▶ [REQUIRED TASK]: Recast every line of the material below as a Markdown table with the columns "Row" and "Line", numbering the rows and skipping blank lines. Leave the pictures out of the table.

Data excerpts
▼▼▼

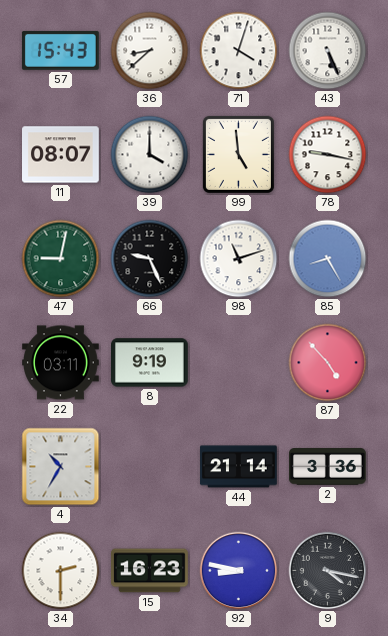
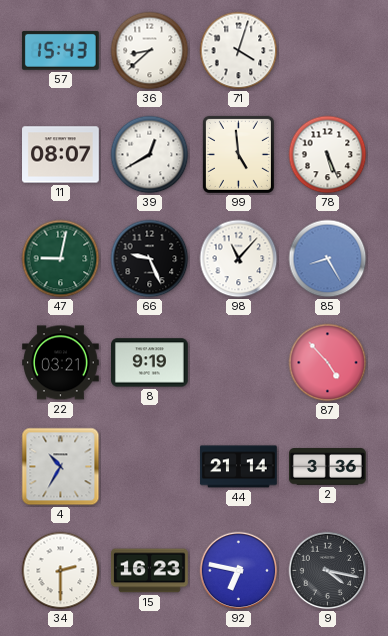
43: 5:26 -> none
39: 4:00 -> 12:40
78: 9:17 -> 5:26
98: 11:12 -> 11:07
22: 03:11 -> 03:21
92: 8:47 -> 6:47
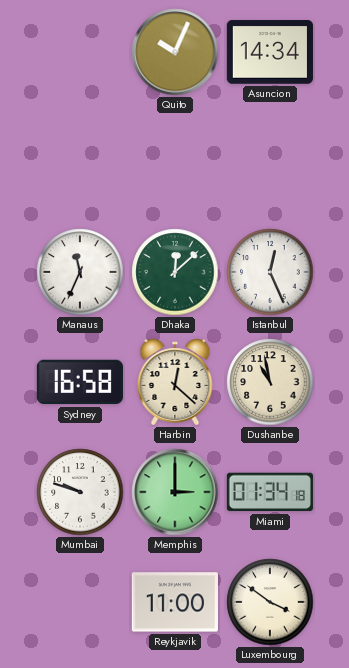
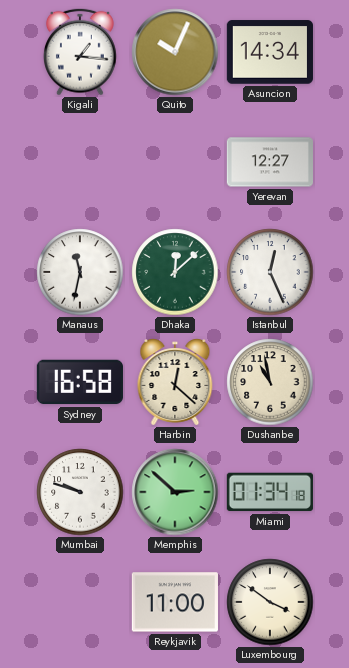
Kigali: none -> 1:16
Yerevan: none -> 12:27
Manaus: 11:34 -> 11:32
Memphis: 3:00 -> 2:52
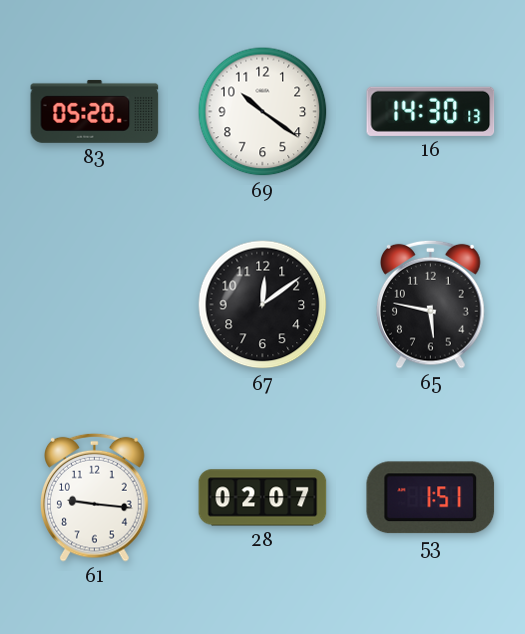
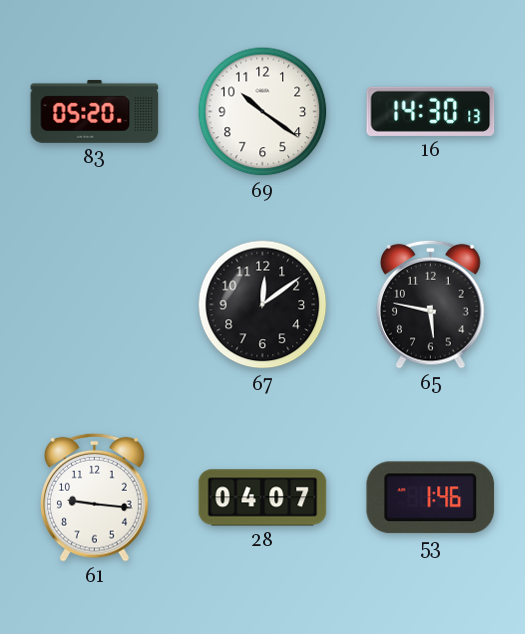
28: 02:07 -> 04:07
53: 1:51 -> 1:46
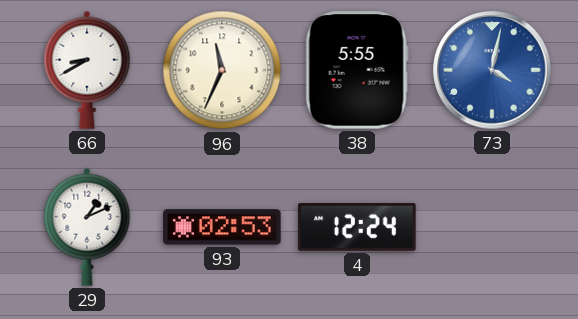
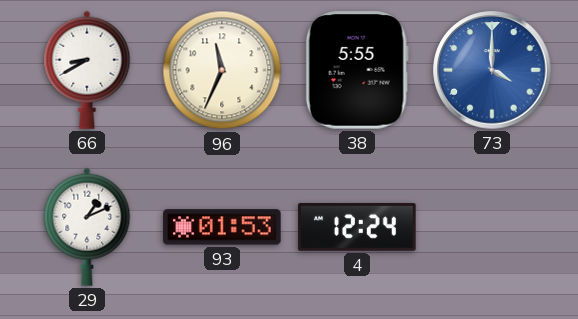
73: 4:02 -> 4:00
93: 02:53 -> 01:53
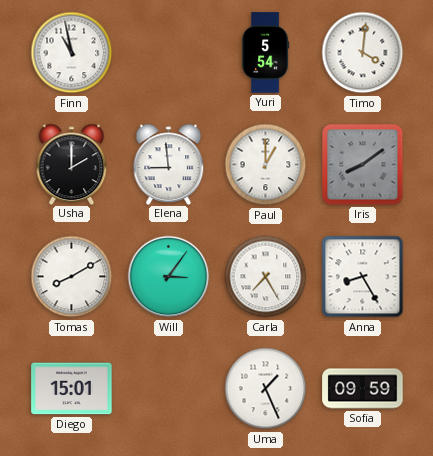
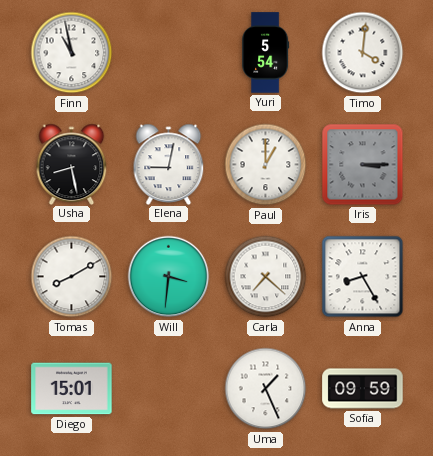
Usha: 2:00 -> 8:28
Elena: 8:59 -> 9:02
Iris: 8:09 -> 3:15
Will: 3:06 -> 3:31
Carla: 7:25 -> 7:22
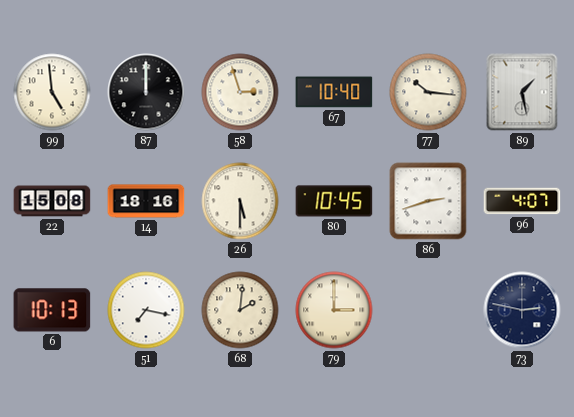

▲▲▲

▶ [REPLY TO THE TASK]:
| Row | Line |
|---|---|
| 1 | 43: 5:26 -> none |
| 2 | 39: 4:00 -> 12:40 |
| 3 | 78: 9:17 -> 5:26 |
| 4 | 98: 11:12 -> 11:07 |
| 5 | 22: 03:11 -> 03:21 |
| 6 | 92: 8:47 -> 6:47 |
| 7 | Kigali: none -> 1:16 |
| 8 | Yerevan: none -> 12:27 |
| 9 | Manaus: 11:34 -> 11:32 |
| 10 | Memphis: 3:00 -> 2:52 |
| 11 | 28: 02:07 -> 04:07 |
| 12 | 53: 1:51 -> 1:46 |
| 13 | 73: 4:02 -> 4:00 |
| 14 | 93: 02:53 -> 01:53 |
| 15 | Usha: 2:00 -> 8:28 |
| 16 | Elena: 8:59 -> 9:02 |
| 17 | Iris: 8:09 -> 3:15 |
| 18 | Will: 3:06 -> 3:31 |
| 19 | Carla: 7:25 -> 7:22 |